> **TASK**:
Check each line of the entries below for the string "plate"; copy every line where it appears.

━━━━━━━━━━━━━━━━

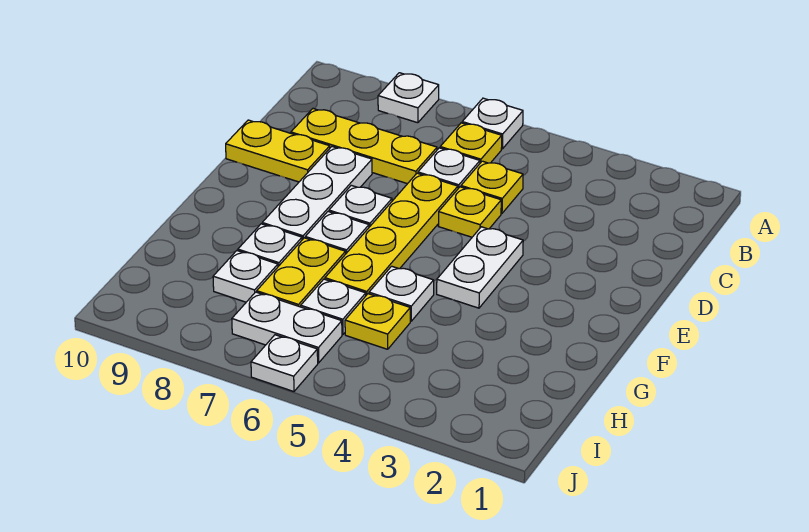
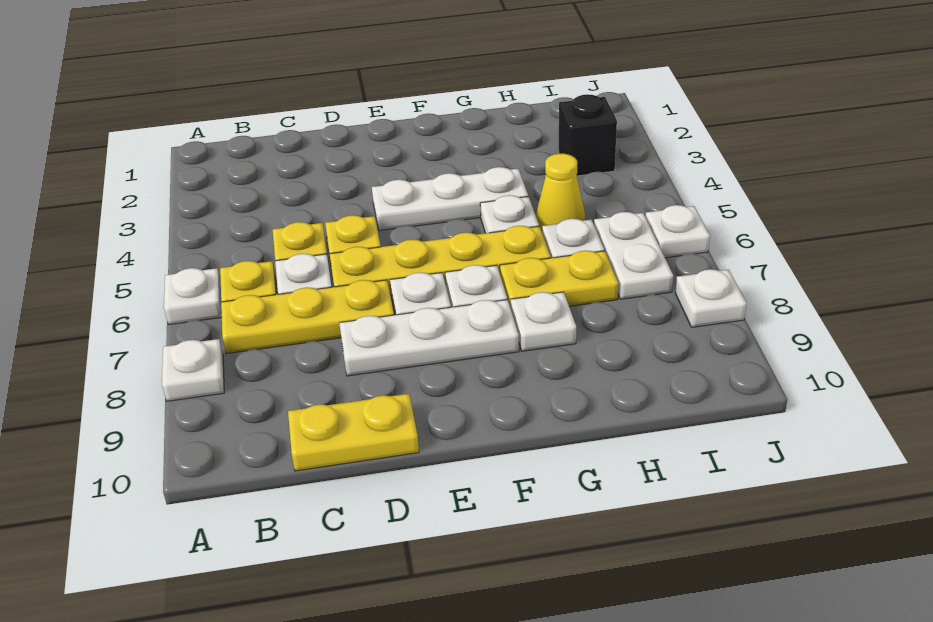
yellow plate C7:C9 level 1 -> yellow plate B7:D7 level 1
yellow plate D9:D10 level 1 -> yellow plate C10:D10 level 1
white plate E4:F4 level 1 -> white plate E4:G4 level 1
yellow plate H5 level 1 -> yellow cone H5 level 1
white plate H8 level 1 -> white plate J8 level 1
none -> black brick I3 level 1

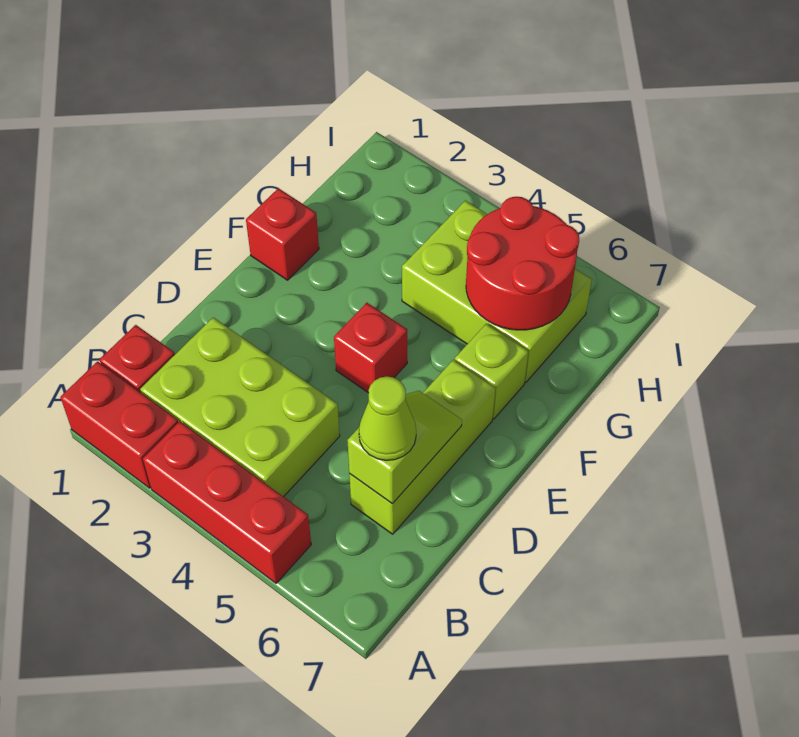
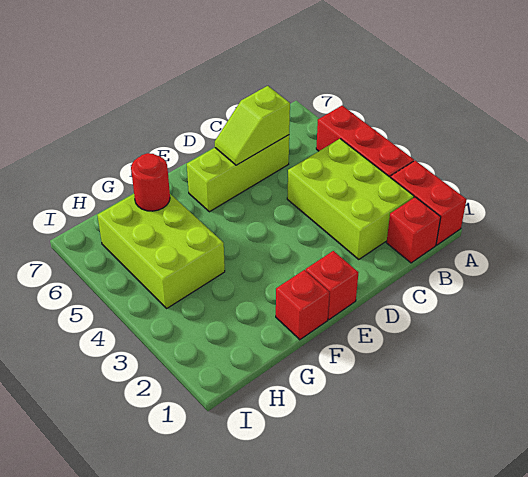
lime cone C6 level 3 -> none
red brick E4 level 1 -> red brick E1 level 1
lime brick F6 level 1 -> none
red round brick G5:H6 level 2 -> red round brick G6 level 2

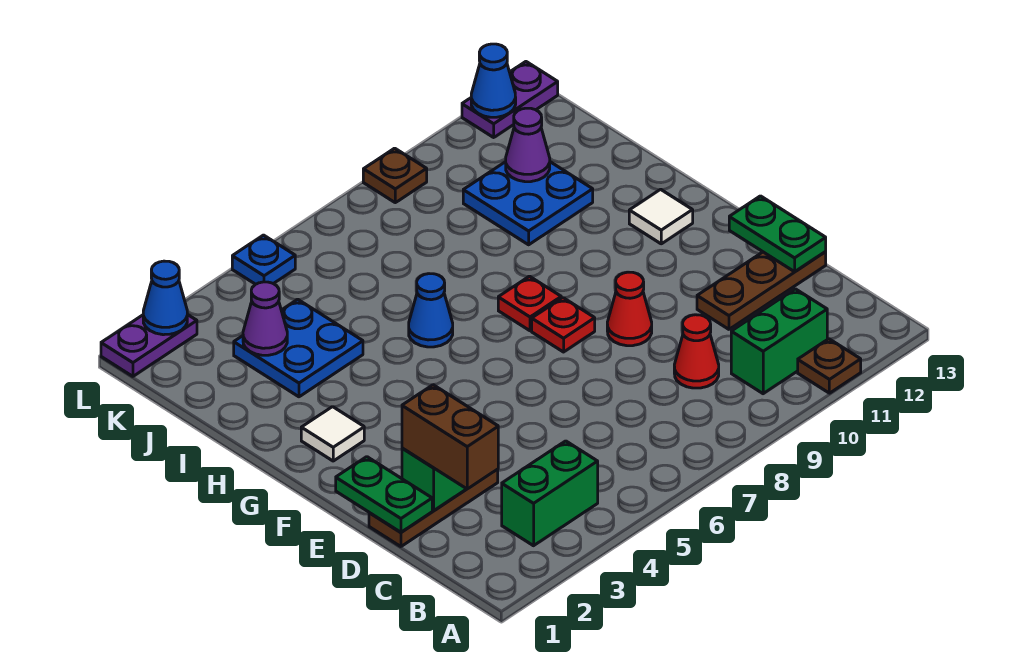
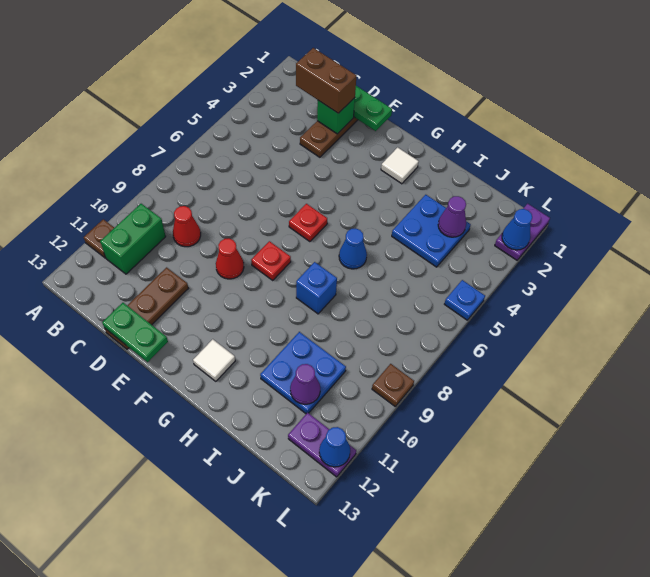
green brick B3:B4 level 1 -> none
red plate G8 level 1 -> red plate F6 level 1
none -> blue brick H8 level 1
purple plate L12:L13 level 1 -> purple plate K12:L12 level 1

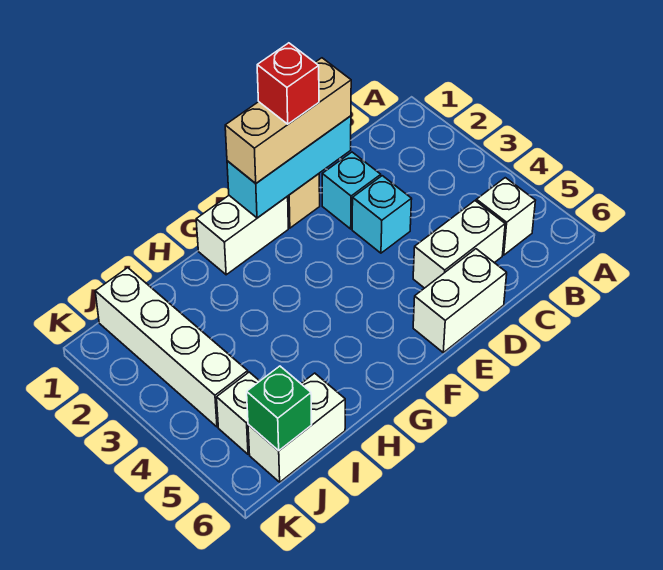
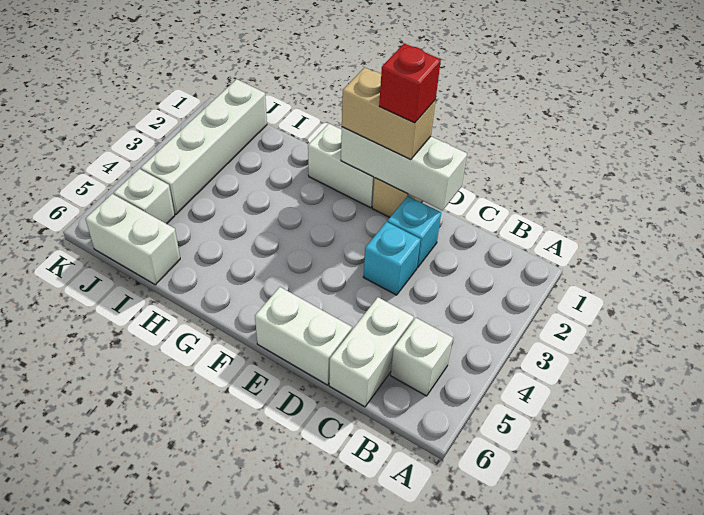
white brick C5:D5 level 1 -> white brick C5:C6 level 1
cyan brick D1:F1 level 2 -> white brick D1:F1 level 2
tan brick D1:F1 level 3 -> tan brick E1:F1 level 3
green brick J6 level 2 -> none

━━━━━━━━━━━━━━━━

> **FINAL ANSWER**:
yellow plate C7:C9 level 1 -> yellow plate B7:D7 level 1
yellow plate D9:D10 level 1 -> yellow plate C10:D10 level 1
white plate E4:F4 level 1 -> white plate E4:G4 level 1
yellow plate H5 level 1 -> yellow cone H5 level 1
white plate H8 level 1 -> white plate J8 level 1
red plate G8 level 1 -> red plate F6 level 1
purple plate L12:L13 level 1 -> purple plate K12:L12 level 1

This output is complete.